(WORK TASK) If an entry includes an image, drop the image and copy the rest verbatim.

##### INPUT #####

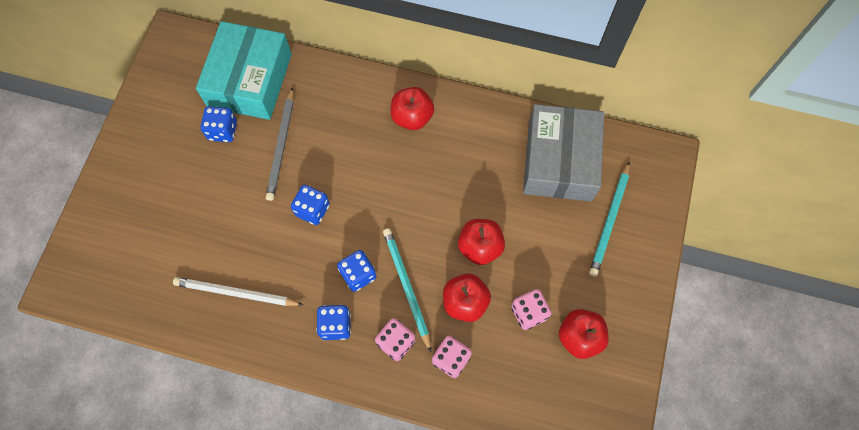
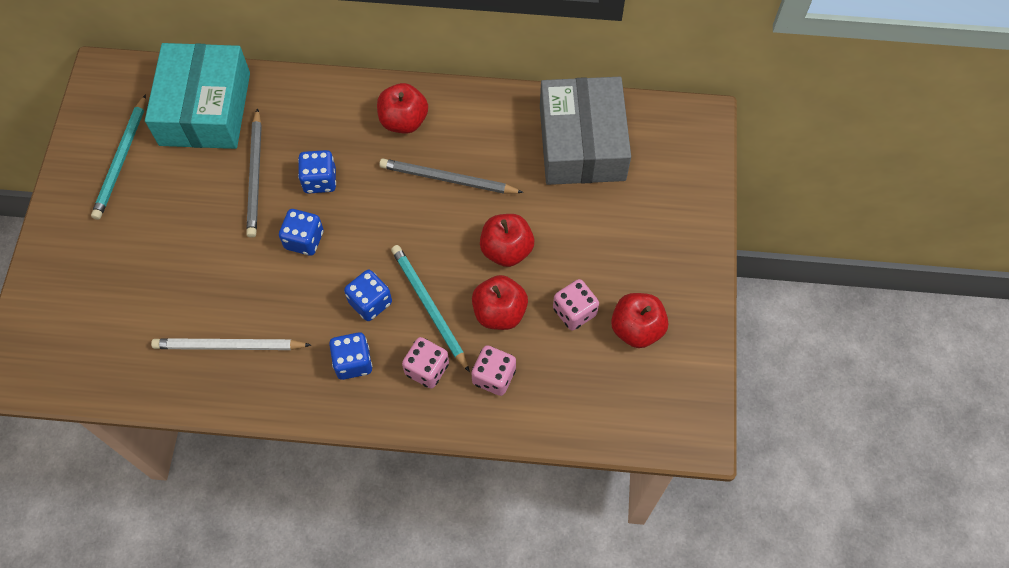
camera: 10 degrees left, 5 degrees down
(223, 130) = (182, 169): blue dice -> blue dice (320, 180)
(440, 175) = (448, 179): none -> grey pencil
(609, 221) = (649, 198): turquoise pencil -> turquoise pencil (121, 160)

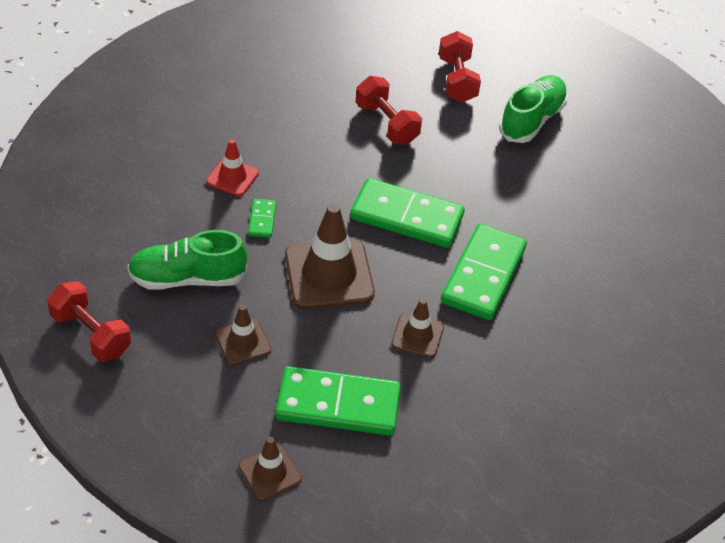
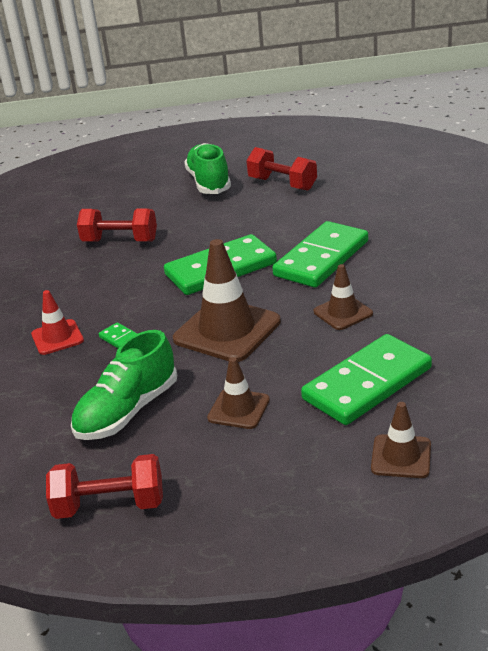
camera: 40 degrees left, 15 degrees down
(457, 80) = (127, 196): red dumbbell -> red dumbbell (282, 184)
(483, 275) = (322, 259): green domino -> green domino turned 60 degrees clockwise

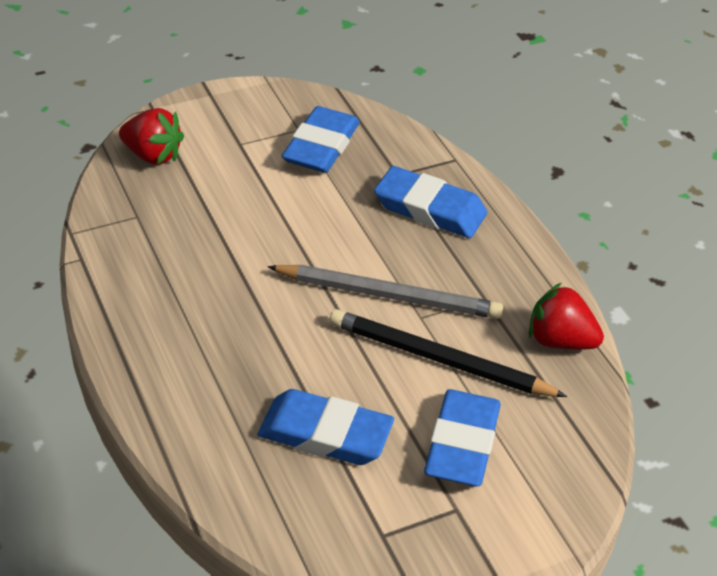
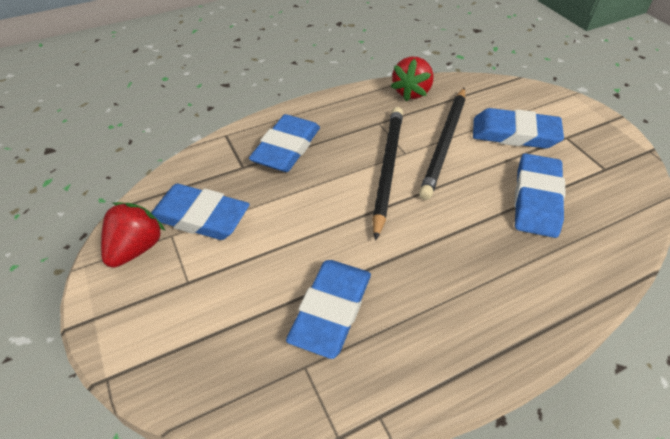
camera: 90 degrees left, 5 degrees up
(153, 155) = (200, 364): red strawberry -> red strawberry (136, 248)
(191, 234) = (331, 310): none -> blue eraser
(389, 295) = (387, 169): grey pencil -> black pencil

#####

(SOLUTION FOR THIS EXERCISE)
camera: 10 degrees left, 5 degrees down
(223, 130) = (182, 169): blue dice -> blue dice (320, 180)
(440, 175) = (448, 179): none -> grey pencil
(609, 221) = (649, 198): turquoise pencil -> turquoise pencil (121, 160)

camera: 40 degrees left, 15 degrees down
(457, 80) = (127, 196): red dumbbell -> red dumbbell (282, 184)
(483, 275) = (322, 259): green domino -> green domino turned 60 degrees clockwise

camera: 90 degrees left, 5 degrees up
(153, 155) = (200, 364): red strawberry -> red strawberry (136, 248)
(191, 234) = (331, 310): none -> blue eraser
(389, 295) = (387, 169): grey pencil -> black pencil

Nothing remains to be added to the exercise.